(Scene edit records)
_____
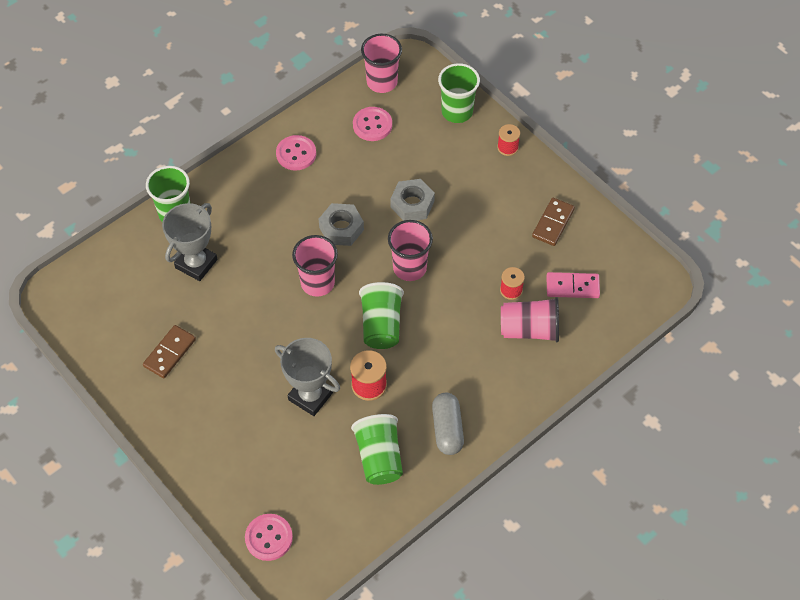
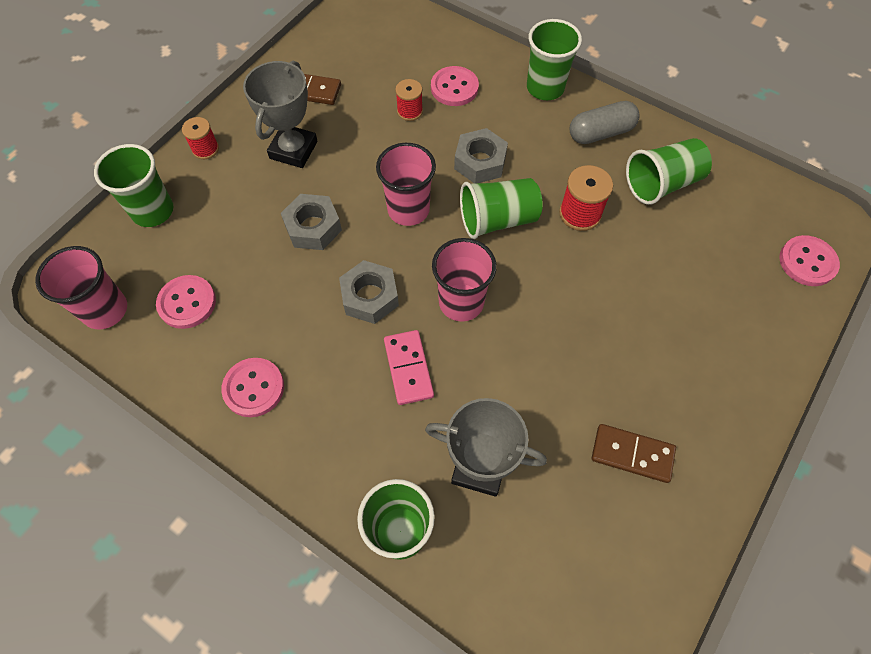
camera: 105 degrees left, 5 degrees up
(310, 396) = (620, 268): grey trophy -> grey trophy (293, 150)
(442, 328) = (480, 162): none -> grey nut
(511, 401) = (545, 88): none -> green cup
(529, 329) = (454, 88): pink cup -> pink button
(572, 287) = (389, 62): pink domino -> pink domino (408, 368)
_____
- Required work: What lines in the data above contain the word "pink"? Show them all.

- Result:
(529, 329) = (454, 88): pink cup -> pink button
(572, 287) = (389, 62): pink domino -> pink domino (408, 368)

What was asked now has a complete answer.